#### Data for this exercise

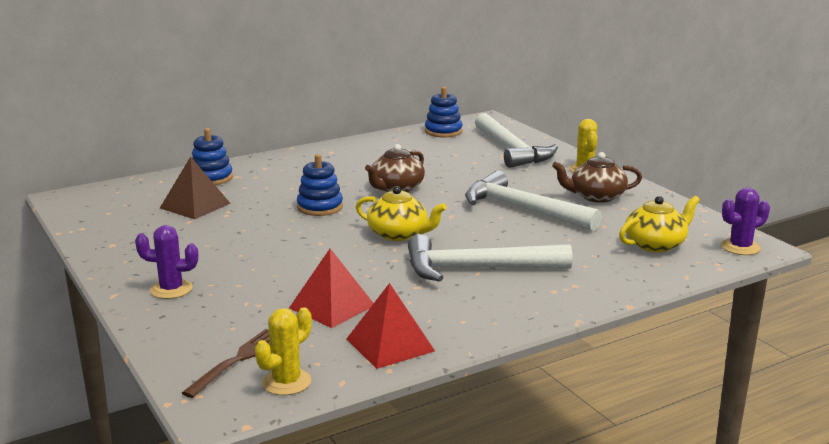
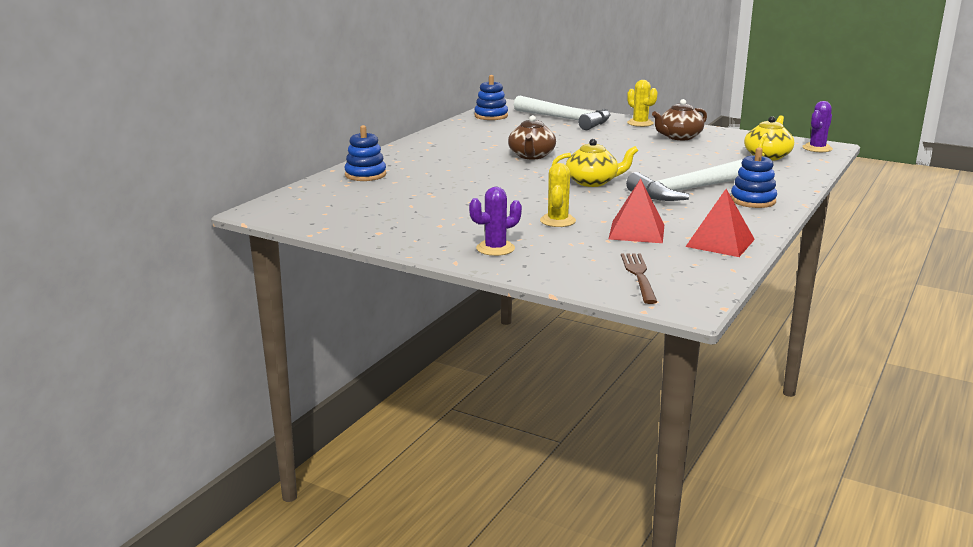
camera: 30 degrees left, 0 degrees up
(195, 205) = (393, 194): brown pyramid -> none
(286, 382) = (698, 278): yellow cactus -> yellow cactus (557, 221)
(320, 207) = (498, 177): blue stacking toy -> blue stacking toy (753, 200)
(523, 209) = (647, 152): white hammer -> none

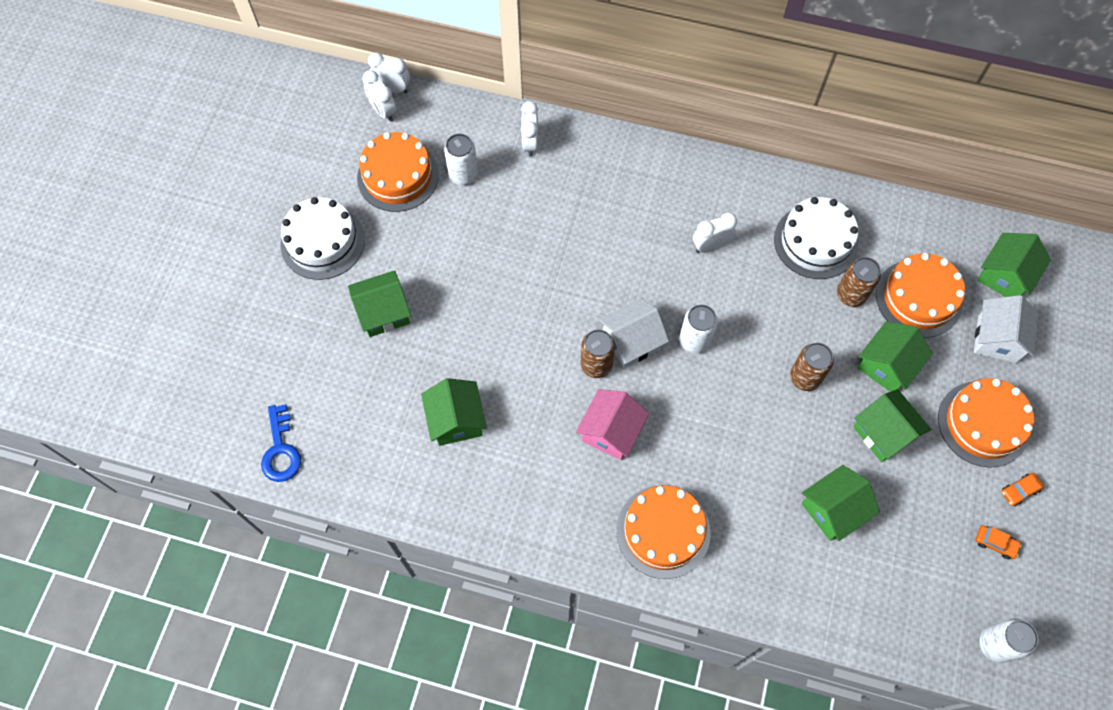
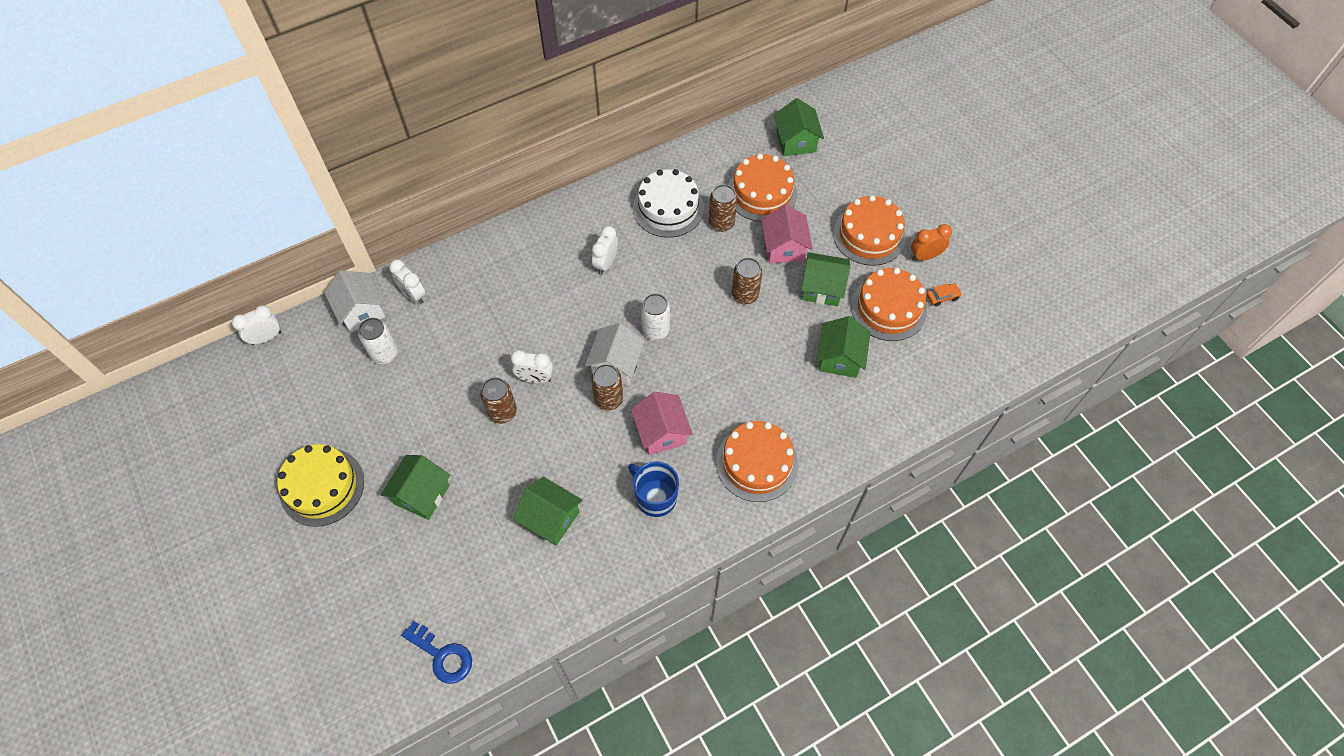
camera: 45 degrees left, 5 degrees down
(322, 242) = (322, 487): white cake -> yellow cake
(383, 111) = (275, 359): white clock -> white clock (535, 378)
(398, 176) = (334, 394): orange cake -> orange cake (888, 308)
(504, 301) = (502, 412): none -> brown can
(551, 480) = (655, 497): none -> blue mug
(886, 365) = (784, 247): green house -> pink house
(995, 645) = (998, 353): white can -> none
(997, 339) = (828, 181): white house -> white house (361, 311)
(1019, 491) = (925, 256): orange car -> orange clock

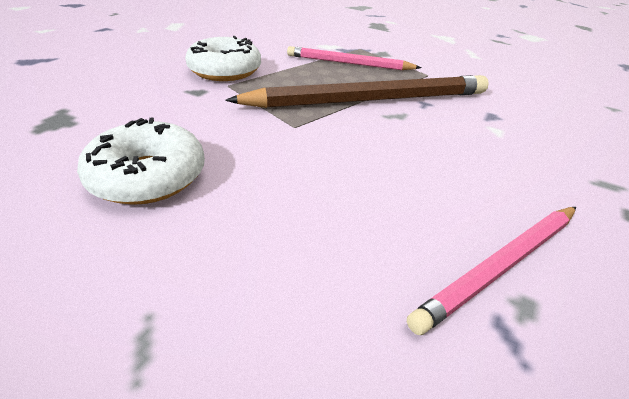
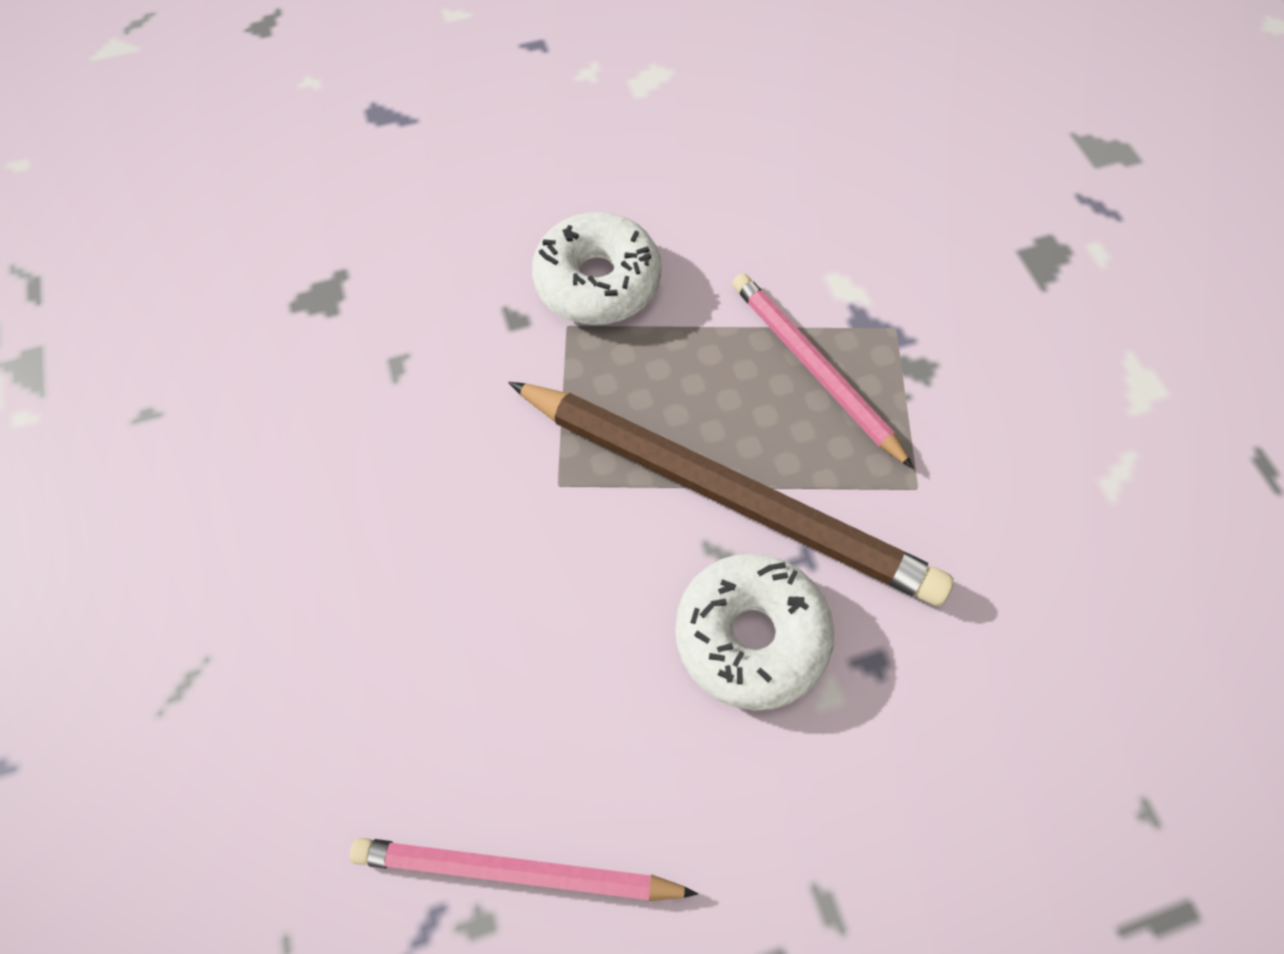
camera: 45 degrees right, 25 degrees up
(148, 176) = (331, 472): white donut -> white donut (751, 636)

########

### Your assignment
Hand back the records above exactly as they are, pictures excluded.

### Task response
camera: 30 degrees left, 0 degrees up
(195, 205) = (393, 194): brown pyramid -> none
(286, 382) = (698, 278): yellow cactus -> yellow cactus (557, 221)
(320, 207) = (498, 177): blue stacking toy -> blue stacking toy (753, 200)
(523, 209) = (647, 152): white hammer -> none

camera: 45 degrees left, 5 degrees down
(322, 242) = (322, 487): white cake -> yellow cake
(383, 111) = (275, 359): white clock -> white clock (535, 378)
(398, 176) = (334, 394): orange cake -> orange cake (888, 308)
(504, 301) = (502, 412): none -> brown can
(551, 480) = (655, 497): none -> blue mug
(886, 365) = (784, 247): green house -> pink house
(995, 645) = (998, 353): white can -> none
(997, 339) = (828, 181): white house -> white house (361, 311)
(1019, 491) = (925, 256): orange car -> orange clock

camera: 45 degrees right, 25 degrees up
(148, 176) = (331, 472): white donut -> white donut (751, 636)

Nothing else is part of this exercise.